Study material:
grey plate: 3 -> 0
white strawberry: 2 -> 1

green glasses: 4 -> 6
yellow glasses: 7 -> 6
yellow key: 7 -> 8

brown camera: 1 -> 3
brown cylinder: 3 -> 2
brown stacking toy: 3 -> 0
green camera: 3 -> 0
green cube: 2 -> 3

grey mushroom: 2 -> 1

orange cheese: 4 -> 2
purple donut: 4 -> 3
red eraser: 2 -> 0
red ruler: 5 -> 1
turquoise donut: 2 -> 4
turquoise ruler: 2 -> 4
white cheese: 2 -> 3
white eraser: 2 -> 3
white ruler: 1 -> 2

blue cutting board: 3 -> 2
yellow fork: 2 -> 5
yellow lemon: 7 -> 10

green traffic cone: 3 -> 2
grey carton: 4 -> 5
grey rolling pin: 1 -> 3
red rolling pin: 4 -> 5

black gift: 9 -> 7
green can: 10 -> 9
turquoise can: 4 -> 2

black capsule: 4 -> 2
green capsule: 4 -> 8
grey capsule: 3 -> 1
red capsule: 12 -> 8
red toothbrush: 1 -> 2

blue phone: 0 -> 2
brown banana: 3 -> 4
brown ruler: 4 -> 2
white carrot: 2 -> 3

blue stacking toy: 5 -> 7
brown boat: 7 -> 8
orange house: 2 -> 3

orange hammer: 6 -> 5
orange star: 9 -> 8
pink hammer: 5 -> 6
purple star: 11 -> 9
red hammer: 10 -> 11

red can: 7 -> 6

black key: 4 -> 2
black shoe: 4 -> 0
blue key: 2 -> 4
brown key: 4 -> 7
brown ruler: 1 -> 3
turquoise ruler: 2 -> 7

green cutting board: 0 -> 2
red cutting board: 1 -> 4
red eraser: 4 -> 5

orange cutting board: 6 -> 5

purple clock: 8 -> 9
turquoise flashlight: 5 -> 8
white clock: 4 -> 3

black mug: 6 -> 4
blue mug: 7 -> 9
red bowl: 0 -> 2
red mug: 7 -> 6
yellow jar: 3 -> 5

What this task involves:
The answer should hold exactly the lines running from the one with "turquoise ruler: 2 -> 7" to the final line of the data, both ends counted.

Answer to the problem:
turquoise ruler: 2 -> 7

green cutting board: 0 -> 2
red cutting board: 1 -> 4
red eraser: 4 -> 5

orange cutting board: 6 -> 5

purple clock: 8 -> 9
turquoise flashlight: 5 -> 8
white clock: 4 -> 3

black mug: 6 -> 4
blue mug: 7 -> 9
red bowl: 0 -> 2
red mug: 7 -> 6
yellow jar: 3 -> 5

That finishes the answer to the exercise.